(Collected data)

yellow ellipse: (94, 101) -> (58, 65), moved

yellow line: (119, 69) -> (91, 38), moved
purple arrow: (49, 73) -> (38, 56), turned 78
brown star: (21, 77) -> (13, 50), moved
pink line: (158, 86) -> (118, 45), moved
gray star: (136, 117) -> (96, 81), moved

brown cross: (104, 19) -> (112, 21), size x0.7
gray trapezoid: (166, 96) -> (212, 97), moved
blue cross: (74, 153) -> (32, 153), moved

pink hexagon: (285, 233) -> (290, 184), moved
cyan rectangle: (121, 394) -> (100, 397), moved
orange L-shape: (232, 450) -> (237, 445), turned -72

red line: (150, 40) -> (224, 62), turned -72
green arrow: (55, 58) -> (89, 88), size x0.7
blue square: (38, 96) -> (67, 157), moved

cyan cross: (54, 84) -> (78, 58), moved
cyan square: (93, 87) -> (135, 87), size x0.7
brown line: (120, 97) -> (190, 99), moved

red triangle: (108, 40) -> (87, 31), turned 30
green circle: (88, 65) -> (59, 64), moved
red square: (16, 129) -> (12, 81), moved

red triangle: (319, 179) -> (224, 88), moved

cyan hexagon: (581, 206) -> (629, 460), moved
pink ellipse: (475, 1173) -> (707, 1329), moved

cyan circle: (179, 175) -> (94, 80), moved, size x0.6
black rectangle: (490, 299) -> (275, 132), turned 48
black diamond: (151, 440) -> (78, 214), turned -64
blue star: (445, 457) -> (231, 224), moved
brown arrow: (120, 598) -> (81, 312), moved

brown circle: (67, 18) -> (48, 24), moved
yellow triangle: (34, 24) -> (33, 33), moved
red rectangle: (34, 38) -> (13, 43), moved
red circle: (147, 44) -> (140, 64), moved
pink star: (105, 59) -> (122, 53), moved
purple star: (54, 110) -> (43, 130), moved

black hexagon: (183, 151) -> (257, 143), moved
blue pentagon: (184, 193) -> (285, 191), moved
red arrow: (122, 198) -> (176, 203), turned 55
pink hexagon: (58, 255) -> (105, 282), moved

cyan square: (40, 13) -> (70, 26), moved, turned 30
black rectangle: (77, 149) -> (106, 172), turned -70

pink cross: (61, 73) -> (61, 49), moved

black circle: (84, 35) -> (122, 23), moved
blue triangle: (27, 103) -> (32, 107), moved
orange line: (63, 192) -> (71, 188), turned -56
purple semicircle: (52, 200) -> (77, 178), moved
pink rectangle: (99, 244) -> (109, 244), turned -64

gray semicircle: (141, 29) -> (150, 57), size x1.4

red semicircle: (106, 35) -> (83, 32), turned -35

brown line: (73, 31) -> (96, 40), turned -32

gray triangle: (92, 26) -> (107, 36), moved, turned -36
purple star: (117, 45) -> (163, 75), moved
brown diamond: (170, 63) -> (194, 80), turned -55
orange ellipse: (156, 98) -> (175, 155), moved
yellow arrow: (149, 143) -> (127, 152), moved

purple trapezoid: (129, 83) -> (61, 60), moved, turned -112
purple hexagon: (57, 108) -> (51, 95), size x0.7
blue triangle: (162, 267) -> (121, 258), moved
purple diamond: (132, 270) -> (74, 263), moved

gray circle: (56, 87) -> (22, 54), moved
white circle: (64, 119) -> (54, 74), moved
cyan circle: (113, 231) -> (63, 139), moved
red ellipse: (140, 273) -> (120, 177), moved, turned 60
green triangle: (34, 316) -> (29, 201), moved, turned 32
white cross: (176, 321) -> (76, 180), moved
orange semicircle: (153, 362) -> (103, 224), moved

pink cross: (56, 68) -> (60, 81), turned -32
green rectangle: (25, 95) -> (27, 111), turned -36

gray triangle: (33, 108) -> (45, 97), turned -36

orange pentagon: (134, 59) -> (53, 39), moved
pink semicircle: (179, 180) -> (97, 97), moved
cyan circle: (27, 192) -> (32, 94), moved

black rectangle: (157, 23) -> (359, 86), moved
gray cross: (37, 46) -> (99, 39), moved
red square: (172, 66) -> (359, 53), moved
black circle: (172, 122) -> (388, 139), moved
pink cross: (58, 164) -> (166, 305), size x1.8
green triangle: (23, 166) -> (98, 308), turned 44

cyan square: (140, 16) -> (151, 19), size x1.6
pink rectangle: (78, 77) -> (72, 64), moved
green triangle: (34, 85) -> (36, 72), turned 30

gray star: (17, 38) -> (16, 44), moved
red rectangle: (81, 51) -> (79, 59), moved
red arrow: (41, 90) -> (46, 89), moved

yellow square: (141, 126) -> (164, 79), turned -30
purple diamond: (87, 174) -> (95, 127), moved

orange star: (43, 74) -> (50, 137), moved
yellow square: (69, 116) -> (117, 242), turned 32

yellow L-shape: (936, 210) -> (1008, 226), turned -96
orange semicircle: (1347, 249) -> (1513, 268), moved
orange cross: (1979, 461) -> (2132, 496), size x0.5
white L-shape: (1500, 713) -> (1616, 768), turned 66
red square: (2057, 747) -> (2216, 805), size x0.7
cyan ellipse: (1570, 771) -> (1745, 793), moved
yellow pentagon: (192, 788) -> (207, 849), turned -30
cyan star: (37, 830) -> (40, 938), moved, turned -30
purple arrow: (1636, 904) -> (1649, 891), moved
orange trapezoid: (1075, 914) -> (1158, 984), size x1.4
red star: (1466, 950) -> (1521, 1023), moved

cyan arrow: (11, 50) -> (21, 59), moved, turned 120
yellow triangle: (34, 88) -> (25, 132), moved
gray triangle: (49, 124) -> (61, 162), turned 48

PROBLEM TO WORK ON>
Among the entries above, the lines between the ones containing "red arrow: (122, 198)" and "gray semicircle: (141, 29)", inclusive, are to be transcribed exactly. No other line is to be given.

RESULT OF THE TASK>
red arrow: (122, 198) -> (176, 203), turned 55
pink hexagon: (58, 255) -> (105, 282), moved

cyan square: (40, 13) -> (70, 26), moved, turned 30
black rectangle: (77, 149) -> (106, 172), turned -70

pink cross: (61, 73) -> (61, 49), moved

black circle: (84, 35) -> (122, 23), moved
blue triangle: (27, 103) -> (32, 107), moved
orange line: (63, 192) -> (71, 188), turned -56
purple semicircle: (52, 200) -> (77, 178), moved
pink rectangle: (99, 244) -> (109, 244), turned -64

gray semicircle: (141, 29) -> (150, 57), size x1.4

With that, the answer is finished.